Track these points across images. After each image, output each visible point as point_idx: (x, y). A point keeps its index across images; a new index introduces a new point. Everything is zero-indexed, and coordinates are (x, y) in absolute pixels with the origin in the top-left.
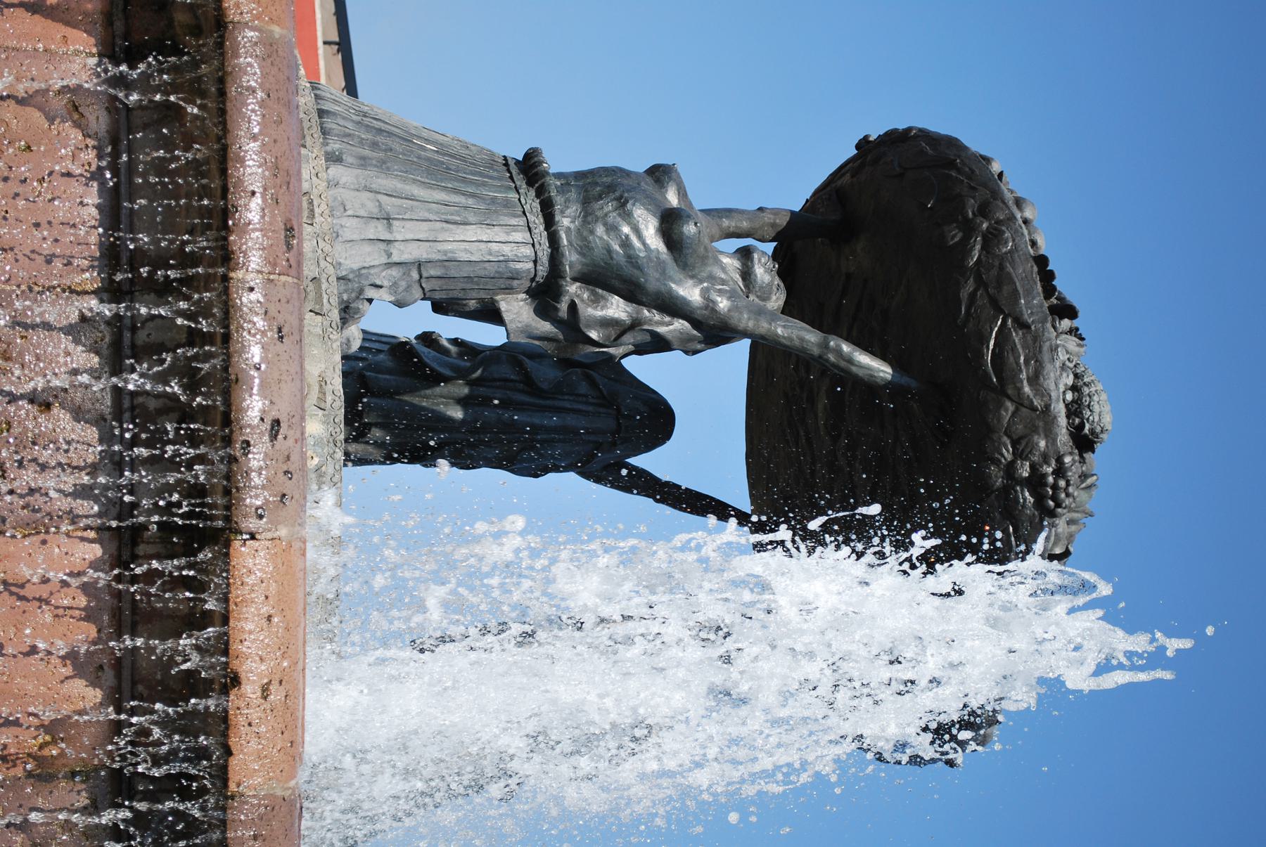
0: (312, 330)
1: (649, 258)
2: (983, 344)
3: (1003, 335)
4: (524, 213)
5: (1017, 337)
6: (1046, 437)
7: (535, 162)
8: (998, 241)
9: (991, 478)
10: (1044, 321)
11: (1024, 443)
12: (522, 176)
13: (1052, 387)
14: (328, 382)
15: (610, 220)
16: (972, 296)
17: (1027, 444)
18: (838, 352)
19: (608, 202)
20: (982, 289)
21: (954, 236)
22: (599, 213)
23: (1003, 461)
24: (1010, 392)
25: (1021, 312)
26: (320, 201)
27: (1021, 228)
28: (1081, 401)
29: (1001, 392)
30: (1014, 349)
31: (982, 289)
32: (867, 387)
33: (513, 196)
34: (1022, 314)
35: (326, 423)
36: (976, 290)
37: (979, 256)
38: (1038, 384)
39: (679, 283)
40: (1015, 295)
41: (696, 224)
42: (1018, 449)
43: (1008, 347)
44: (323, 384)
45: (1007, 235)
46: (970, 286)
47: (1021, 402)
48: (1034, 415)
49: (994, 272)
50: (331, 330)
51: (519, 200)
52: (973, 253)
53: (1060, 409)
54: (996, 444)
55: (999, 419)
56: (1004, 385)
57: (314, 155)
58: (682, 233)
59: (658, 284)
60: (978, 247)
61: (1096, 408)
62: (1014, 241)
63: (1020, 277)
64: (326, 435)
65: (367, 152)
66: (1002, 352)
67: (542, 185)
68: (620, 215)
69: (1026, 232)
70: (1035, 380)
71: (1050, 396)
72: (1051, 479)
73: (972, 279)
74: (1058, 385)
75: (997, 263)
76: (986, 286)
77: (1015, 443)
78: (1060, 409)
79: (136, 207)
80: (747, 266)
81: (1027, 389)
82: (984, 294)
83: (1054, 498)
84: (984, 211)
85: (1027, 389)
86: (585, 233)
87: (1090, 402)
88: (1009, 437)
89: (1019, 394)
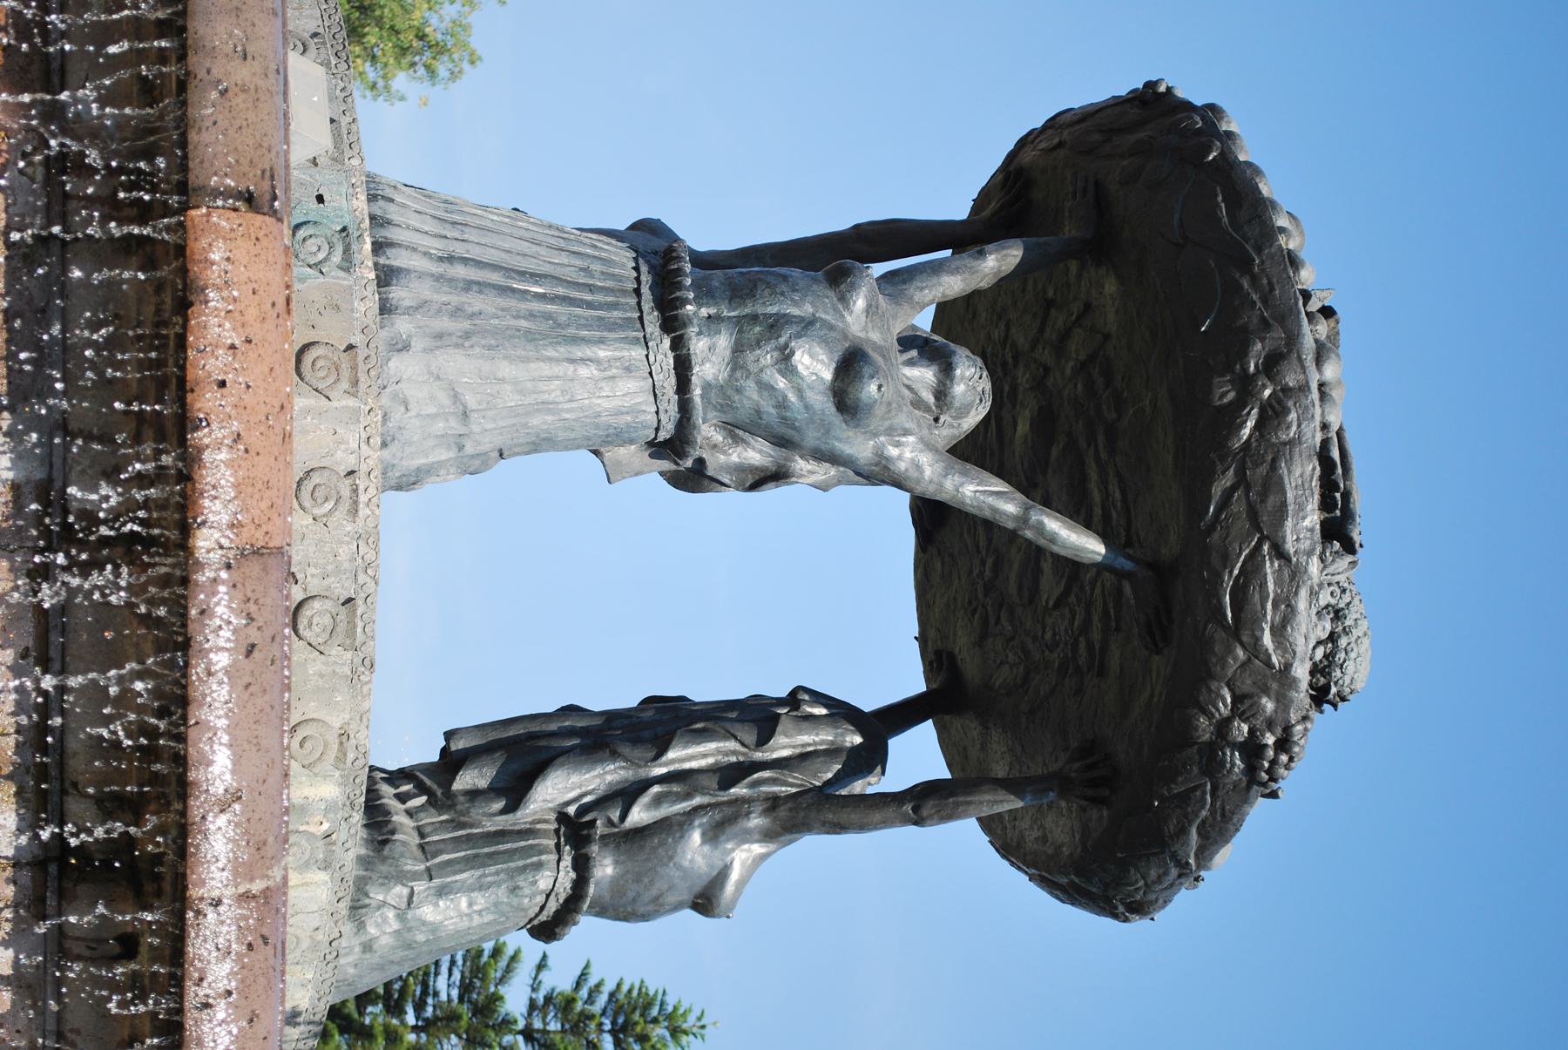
0: (337, 670)
1: (811, 421)
2: (1225, 567)
3: (1253, 568)
4: (651, 374)
5: (1270, 568)
6: (1278, 701)
7: (677, 298)
8: (1279, 424)
9: (1197, 730)
10: (1310, 553)
11: (1247, 703)
12: (656, 313)
13: (1300, 641)
14: (352, 736)
15: (765, 377)
16: (1228, 494)
17: (1251, 706)
18: (1040, 528)
19: (767, 352)
20: (1242, 488)
21: (1224, 394)
22: (753, 368)
23: (1217, 716)
24: (1245, 639)
25: (1284, 538)
26: (367, 483)
27: (1314, 406)
28: (1334, 657)
29: (1235, 632)
30: (1263, 585)
31: (1242, 488)
32: (1072, 567)
33: (638, 353)
34: (1284, 542)
35: (342, 784)
36: (1233, 489)
37: (1250, 436)
38: (1282, 635)
39: (847, 441)
40: (1281, 511)
41: (880, 387)
42: (1238, 709)
43: (1257, 583)
44: (345, 737)
45: (1293, 416)
46: (1227, 480)
47: (1255, 649)
48: (1268, 672)
49: (1263, 470)
50: (363, 669)
51: (647, 356)
52: (1243, 432)
53: (1301, 672)
54: (1213, 695)
55: (1224, 665)
56: (1243, 625)
57: (368, 408)
58: (859, 400)
59: (818, 442)
60: (1250, 424)
61: (1350, 666)
62: (1299, 426)
63: (1293, 485)
64: (341, 799)
65: (444, 324)
66: (1245, 586)
67: (681, 336)
68: (780, 372)
69: (1318, 411)
70: (1279, 632)
71: (1295, 654)
72: (1271, 753)
73: (1232, 470)
74: (1308, 631)
75: (1269, 458)
76: (1248, 488)
77: (1236, 699)
78: (1301, 672)
79: (101, 909)
80: (944, 385)
81: (1267, 640)
82: (1243, 498)
83: (1268, 772)
84: (1272, 364)
85: (1267, 640)
86: (730, 392)
87: (1344, 661)
88: (1231, 690)
89: (1255, 644)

> WHAT IS ASKED
Return every line of the items above word for word, leaving the pictures out of your answer.

> SOLUTION
Track these points across images. After each image, output each visible point as point_idx: (x, y). A point keeps its index across images; a new index introduces a new point. Everything is zero-indexed, and coordinates are (x, y) in absolute pixels with the origin in the top-left.
0: (312, 330)
1: (649, 258)
2: (983, 344)
3: (1003, 335)
4: (524, 213)
5: (1017, 337)
6: (1046, 437)
7: (535, 162)
8: (998, 241)
9: (991, 478)
10: (1044, 321)
11: (1024, 443)
12: (522, 176)
13: (1052, 387)
14: (328, 382)
15: (610, 220)
16: (972, 296)
17: (1027, 444)
18: (838, 352)
19: (608, 202)
20: (982, 289)
21: (954, 236)
22: (599, 213)
23: (1003, 461)
24: (1010, 392)
25: (1021, 312)
26: (320, 201)
27: (1021, 228)
28: (1081, 401)
29: (1001, 392)
30: (1014, 349)
31: (982, 289)
32: (867, 387)
33: (513, 196)
34: (1022, 314)
35: (326, 423)
36: (976, 290)
37: (979, 256)
38: (1038, 384)
39: (679, 283)
40: (1015, 295)
41: (696, 224)
42: (1018, 449)
43: (1008, 347)
44: (323, 384)
45: (1007, 235)
46: (970, 286)
47: (1021, 402)
48: (1034, 415)
49: (994, 272)
50: (331, 330)
51: (519, 200)
52: (973, 253)
53: (1060, 409)
54: (996, 444)
55: (999, 419)
56: (1004, 385)
57: (314, 155)
58: (682, 233)
59: (658, 284)
60: (978, 247)
61: (1096, 408)
62: (1014, 241)
63: (1020, 277)
64: (326, 435)
65: (367, 152)
66: (1002, 352)
67: (542, 185)
68: (620, 215)
69: (1026, 232)
70: (1035, 380)
71: (1050, 396)
72: (1051, 479)
73: (972, 279)
74: (1058, 385)
75: (997, 263)
76: (986, 286)
77: (1015, 443)
78: (1060, 409)
79: (136, 207)
80: (747, 266)
81: (1027, 389)
82: (984, 294)
83: (1054, 498)
84: (984, 211)
85: (1027, 389)
86: (585, 233)
87: (1090, 402)
88: (1009, 437)
89: (1019, 394)
0: (337, 670)
1: (811, 421)
2: (1225, 567)
3: (1253, 568)
4: (651, 374)
5: (1270, 568)
6: (1278, 701)
7: (677, 298)
8: (1279, 424)
9: (1197, 730)
10: (1310, 553)
11: (1247, 703)
12: (656, 313)
13: (1300, 641)
14: (352, 736)
15: (765, 377)
16: (1228, 494)
17: (1251, 706)
18: (1040, 528)
19: (767, 352)
20: (1242, 488)
21: (1224, 394)
22: (753, 368)
23: (1217, 716)
24: (1245, 639)
25: (1284, 538)
26: (367, 483)
27: (1314, 406)
28: (1334, 657)
29: (1235, 632)
30: (1263, 585)
31: (1242, 488)
32: (1072, 567)
33: (638, 353)
34: (1284, 542)
35: (342, 784)
36: (1233, 489)
37: (1250, 436)
38: (1282, 635)
39: (847, 441)
40: (1281, 511)
41: (880, 387)
42: (1238, 709)
43: (1257, 583)
44: (345, 737)
45: (1293, 416)
46: (1227, 480)
47: (1255, 649)
48: (1268, 672)
49: (1263, 470)
50: (363, 669)
51: (647, 356)
52: (1243, 432)
53: (1301, 672)
54: (1213, 695)
55: (1224, 665)
56: (1243, 625)
57: (368, 408)
58: (859, 400)
59: (818, 442)
60: (1250, 424)
61: (1350, 666)
62: (1299, 426)
63: (1293, 485)
64: (341, 799)
65: (444, 324)
66: (1245, 586)
67: (681, 336)
68: (780, 372)
69: (1318, 411)
70: (1279, 632)
71: (1295, 654)
72: (1271, 753)
73: (1232, 470)
74: (1308, 631)
75: (1269, 458)
76: (1248, 488)
77: (1236, 699)
78: (1301, 672)
79: (101, 909)
80: (944, 385)
81: (1267, 640)
82: (1243, 498)
83: (1268, 772)
84: (1272, 364)
85: (1267, 640)
86: (730, 392)
87: (1344, 661)
88: (1231, 690)
89: (1255, 644)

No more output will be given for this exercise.